§ EXERCISE DIRECTIONS:
Retype, word for word, every line from the one holding "The netevan (orange)" through the one holding "The firarax (white)" in the entries below, both included, and only those lines.

§ STORED DATA:
────────────────────
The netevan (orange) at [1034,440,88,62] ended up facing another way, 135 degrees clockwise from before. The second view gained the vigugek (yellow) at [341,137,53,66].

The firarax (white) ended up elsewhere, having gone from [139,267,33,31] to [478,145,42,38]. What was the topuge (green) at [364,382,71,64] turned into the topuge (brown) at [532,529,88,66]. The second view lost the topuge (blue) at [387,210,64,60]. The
────────────────────
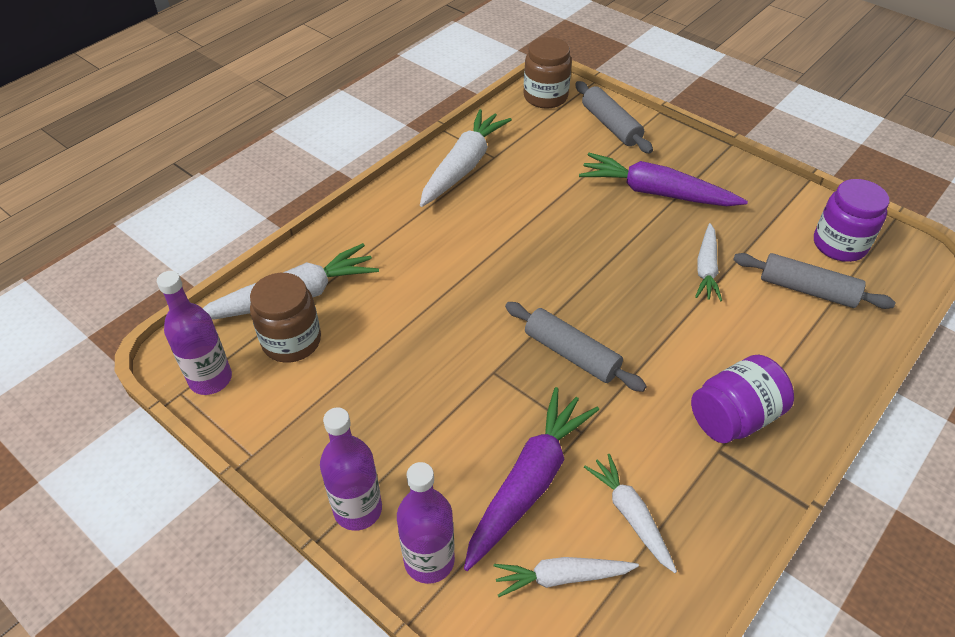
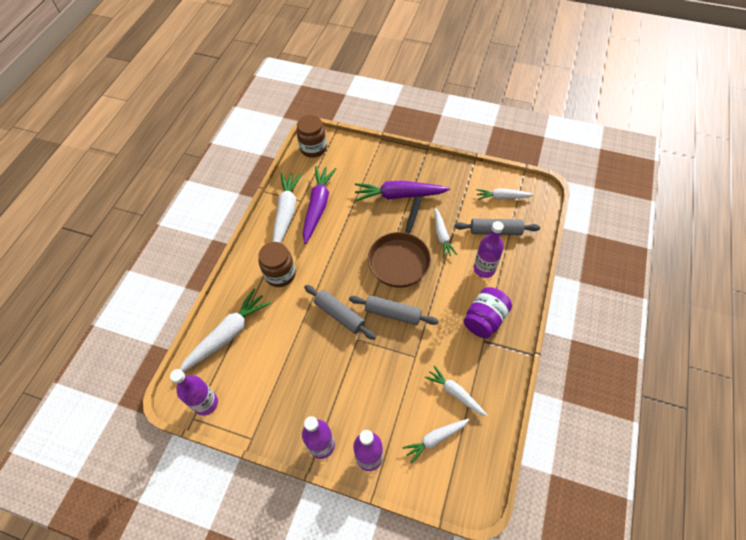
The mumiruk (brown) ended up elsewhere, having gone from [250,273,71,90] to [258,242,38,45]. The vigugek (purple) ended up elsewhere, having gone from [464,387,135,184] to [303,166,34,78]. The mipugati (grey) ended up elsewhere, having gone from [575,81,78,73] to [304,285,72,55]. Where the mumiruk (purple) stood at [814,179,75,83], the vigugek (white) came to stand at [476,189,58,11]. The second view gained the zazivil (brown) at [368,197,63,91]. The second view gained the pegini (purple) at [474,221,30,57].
────────────────────
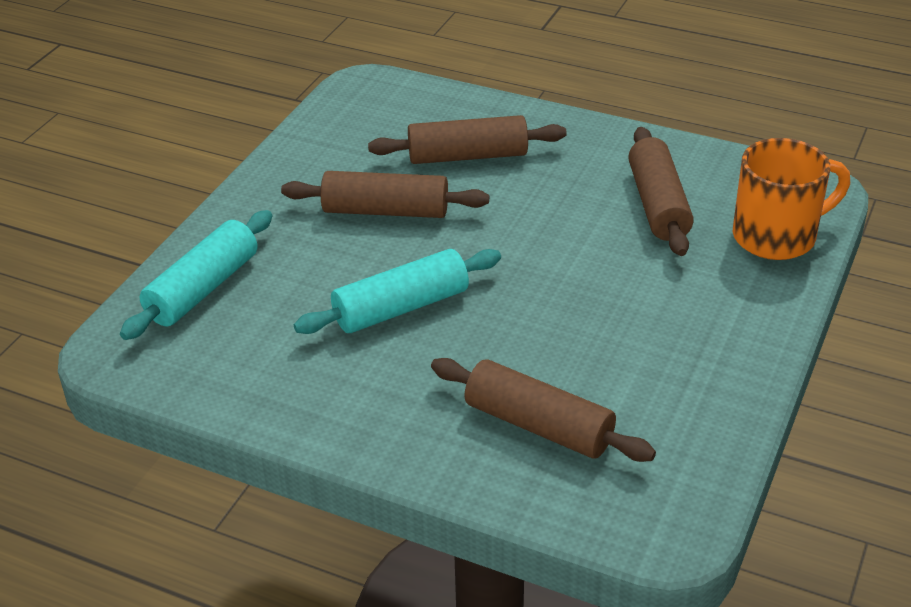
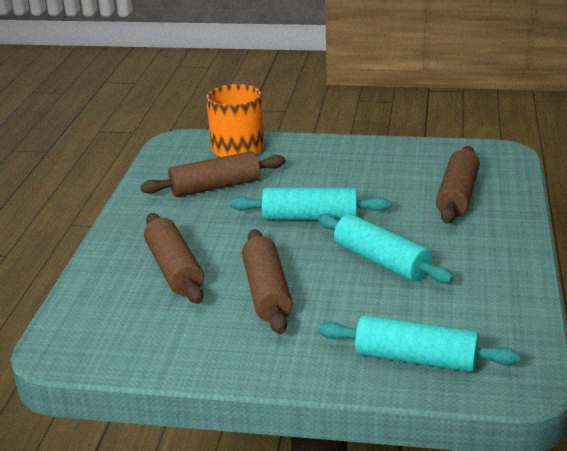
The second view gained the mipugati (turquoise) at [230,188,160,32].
────────────────────
§ SOLUTION TO THIS EXERCISE:
The netevan (orange) at [1034,440,88,62] ended up facing another way, 135 degrees clockwise from before. The second view gained the vigugek (yellow) at [341,137,53,66].

The firarax (white) ended up elsewhere, having gone from [139,267,33,31] to [478,145,42,38]. What was the topuge (green) at [364,382,71,64] turned into the topuge (brown) at [532,529,88,66]. The second view lost the topuge (blue) at [387,210,64,60]. The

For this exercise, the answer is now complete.